▸ **Supplied records**:

▽

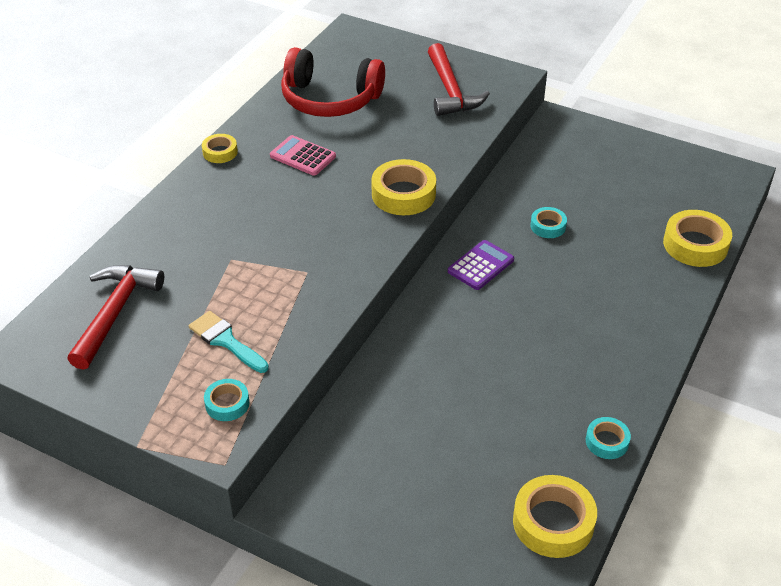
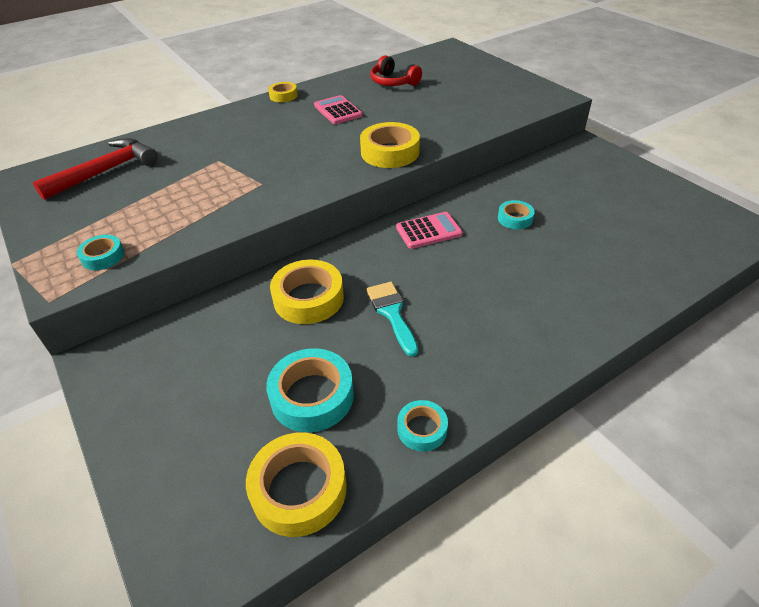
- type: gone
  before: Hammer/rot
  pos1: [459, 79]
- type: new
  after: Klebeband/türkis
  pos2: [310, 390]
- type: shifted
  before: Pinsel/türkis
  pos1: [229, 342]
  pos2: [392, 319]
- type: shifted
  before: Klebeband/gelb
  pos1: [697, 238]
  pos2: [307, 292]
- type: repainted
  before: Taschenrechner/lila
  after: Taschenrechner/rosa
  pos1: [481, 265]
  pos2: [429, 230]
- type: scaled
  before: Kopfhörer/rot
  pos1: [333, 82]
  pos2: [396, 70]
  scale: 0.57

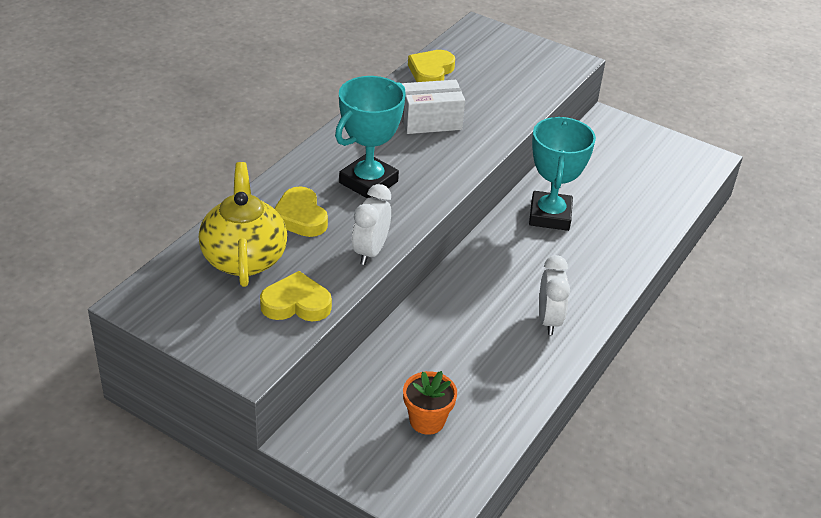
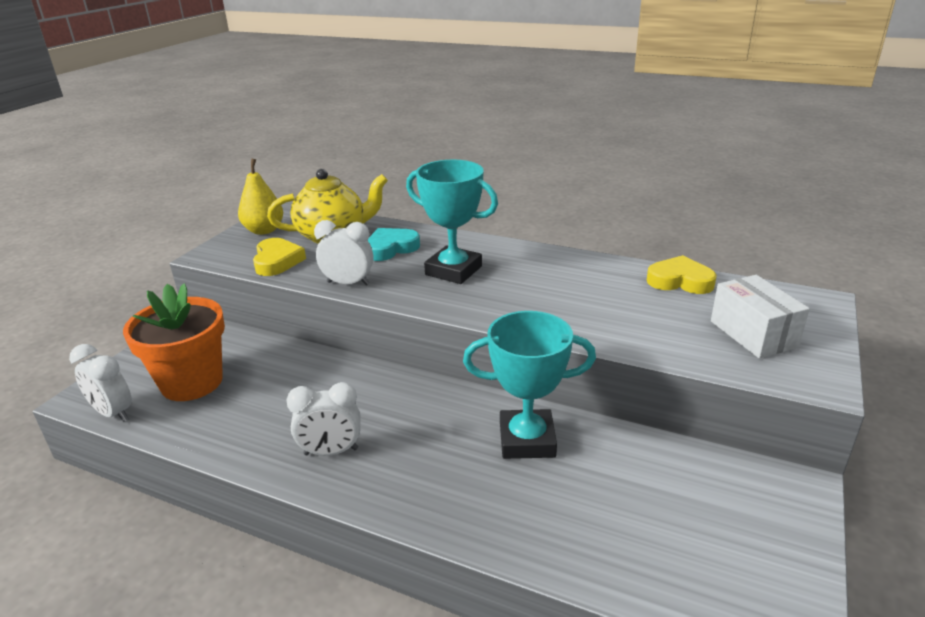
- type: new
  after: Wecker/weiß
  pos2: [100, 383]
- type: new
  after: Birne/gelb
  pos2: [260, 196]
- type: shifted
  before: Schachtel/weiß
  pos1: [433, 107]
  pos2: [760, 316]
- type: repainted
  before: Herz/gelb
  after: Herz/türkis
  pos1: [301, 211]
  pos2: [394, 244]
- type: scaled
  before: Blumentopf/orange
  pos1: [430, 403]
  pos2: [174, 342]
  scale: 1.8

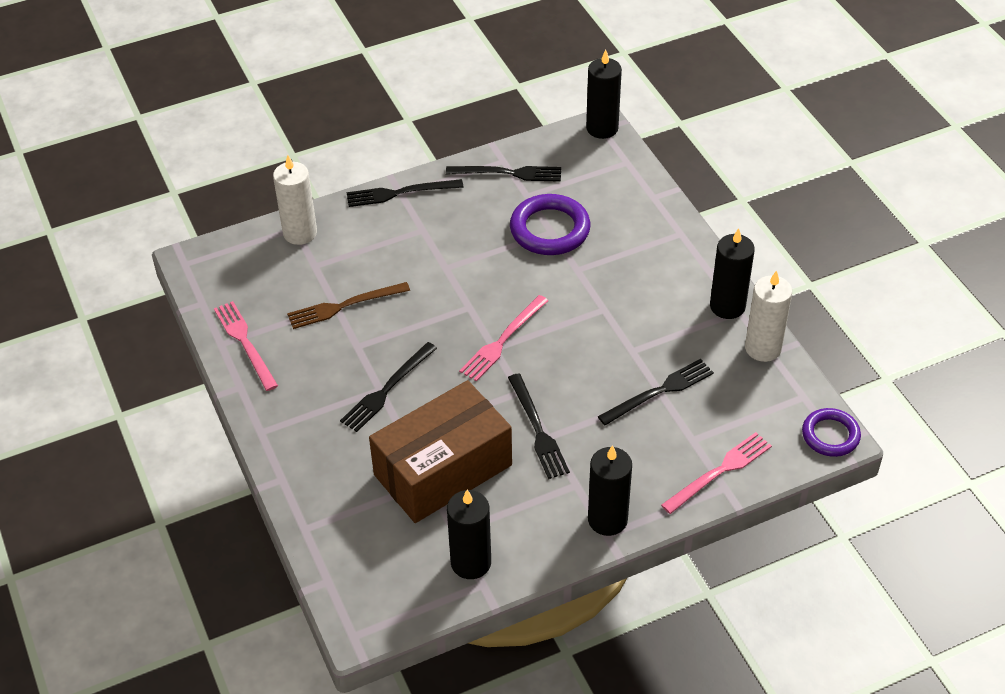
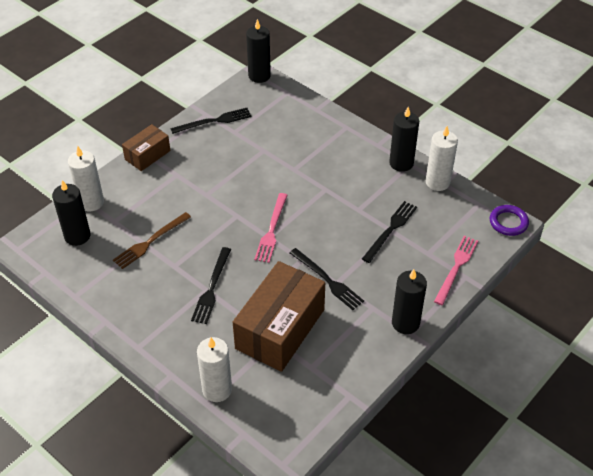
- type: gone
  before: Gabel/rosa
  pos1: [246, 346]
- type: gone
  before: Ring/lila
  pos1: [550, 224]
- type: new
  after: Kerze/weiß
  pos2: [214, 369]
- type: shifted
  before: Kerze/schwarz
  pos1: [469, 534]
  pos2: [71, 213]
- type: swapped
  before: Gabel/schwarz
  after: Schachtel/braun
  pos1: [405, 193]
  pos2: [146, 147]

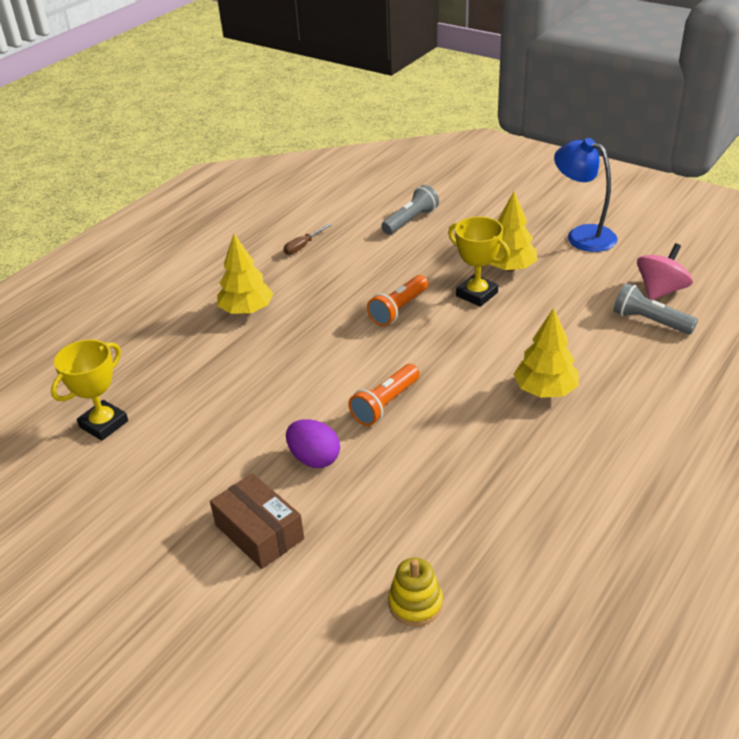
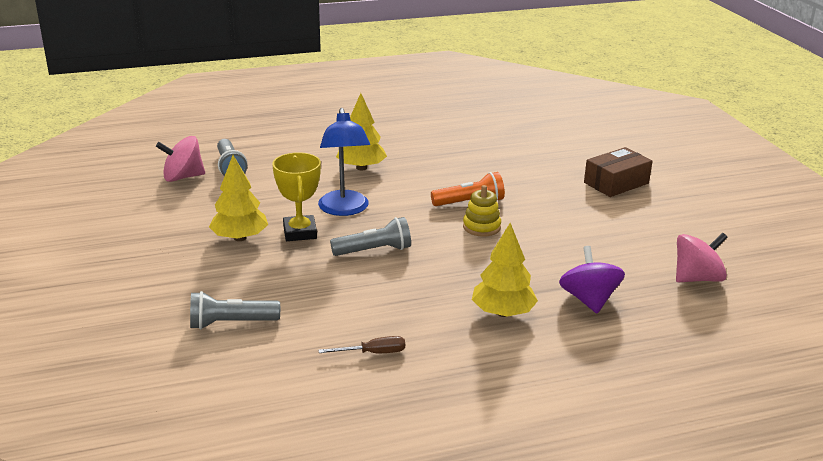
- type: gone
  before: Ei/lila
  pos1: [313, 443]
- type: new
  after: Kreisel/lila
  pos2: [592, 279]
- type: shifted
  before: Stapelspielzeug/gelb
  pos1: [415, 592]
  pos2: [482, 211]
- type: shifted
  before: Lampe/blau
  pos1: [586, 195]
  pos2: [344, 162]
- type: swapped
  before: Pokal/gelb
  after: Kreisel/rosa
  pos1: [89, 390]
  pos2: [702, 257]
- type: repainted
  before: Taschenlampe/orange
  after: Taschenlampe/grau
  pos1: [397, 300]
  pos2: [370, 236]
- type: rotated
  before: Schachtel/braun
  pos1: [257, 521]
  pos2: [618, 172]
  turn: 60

△

▸ **What the task asks**: Looking above, find the stretch of lines that opens with the one holding "before: Pinsel/türkis" and closes with the one holding "after: Taschenlampe/grau". Copy it exactly, pictures excluded.

▸ **Task solution**:
  before: Pinsel/türkis
  pos1: [229, 342]
  pos2: [392, 319]
- type: shifted
  before: Klebeband/gelb
  pos1: [697, 238]
  pos2: [307, 292]
- type: repainted
  before: Taschenrechner/lila
  after: Taschenrechner/rosa
  pos1: [481, 265]
  pos2: [429, 230]
- type: scaled
  before: Kopfhörer/rot
  pos1: [333, 82]
  pos2: [396, 70]
  scale: 0.57

- type: new
  after: Wecker/weiß
  pos2: [100, 383]
- type: new
  after: Birne/gelb
  pos2: [260, 196]
- type: shifted
  before: Schachtel/weiß
  pos1: [433, 107]
  pos2: [760, 316]
- type: repainted
  before: Herz/gelb
  after: Herz/türkis
  pos1: [301, 211]
  pos2: [394, 244]
- type: scaled
  before: Blumentopf/orange
  pos1: [430, 403]
  pos2: [174, 342]
  scale: 1.8

- type: gone
  before: Gabel/rosa
  pos1: [246, 346]
- type: gone
  before: Ring/lila
  pos1: [550, 224]
- type: new
  after: Kerze/weiß
  pos2: [214, 369]
- type: shifted
  before: Kerze/schwarz
  pos1: [469, 534]
  pos2: [71, 213]
- type: swapped
  before: Gabel/schwarz
  after: Schachtel/braun
  pos1: [405, 193]
  pos2: [146, 147]

- type: gone
  before: Ei/lila
  pos1: [313, 443]
- type: new
  after: Kreisel/lila
  pos2: [592, 279]
- type: shifted
  before: Stapelspielzeug/gelb
  pos1: [415, 592]
  pos2: [482, 211]
- type: shifted
  before: Lampe/blau
  pos1: [586, 195]
  pos2: [344, 162]
- type: swapped
  before: Pokal/gelb
  after: Kreisel/rosa
  pos1: [89, 390]
  pos2: [702, 257]
- type: repainted
  before: Taschenlampe/orange
  after: Taschenlampe/grau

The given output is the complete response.